» **Supplied information**:
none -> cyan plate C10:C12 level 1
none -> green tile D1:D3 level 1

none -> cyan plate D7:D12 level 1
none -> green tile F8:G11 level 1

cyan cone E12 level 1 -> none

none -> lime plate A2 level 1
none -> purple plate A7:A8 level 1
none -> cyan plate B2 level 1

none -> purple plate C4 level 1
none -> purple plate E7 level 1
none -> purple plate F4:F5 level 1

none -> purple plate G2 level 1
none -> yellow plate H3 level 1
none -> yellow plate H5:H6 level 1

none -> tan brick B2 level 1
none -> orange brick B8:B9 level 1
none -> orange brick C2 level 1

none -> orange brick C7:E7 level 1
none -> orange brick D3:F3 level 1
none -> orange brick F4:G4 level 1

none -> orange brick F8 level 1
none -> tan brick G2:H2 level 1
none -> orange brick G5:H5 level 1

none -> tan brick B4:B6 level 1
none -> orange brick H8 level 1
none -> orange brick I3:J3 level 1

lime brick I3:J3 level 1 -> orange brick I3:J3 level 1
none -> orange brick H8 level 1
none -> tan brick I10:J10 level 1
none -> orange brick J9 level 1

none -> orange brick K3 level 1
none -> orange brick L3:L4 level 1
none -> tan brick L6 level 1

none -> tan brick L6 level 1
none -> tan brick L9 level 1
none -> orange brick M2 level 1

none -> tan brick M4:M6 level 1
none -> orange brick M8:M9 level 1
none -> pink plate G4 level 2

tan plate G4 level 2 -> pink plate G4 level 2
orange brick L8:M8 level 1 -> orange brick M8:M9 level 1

» **What is being asked**: How many lines in the entries include "green"? Only the number is wanted.

» **Written solution**: 2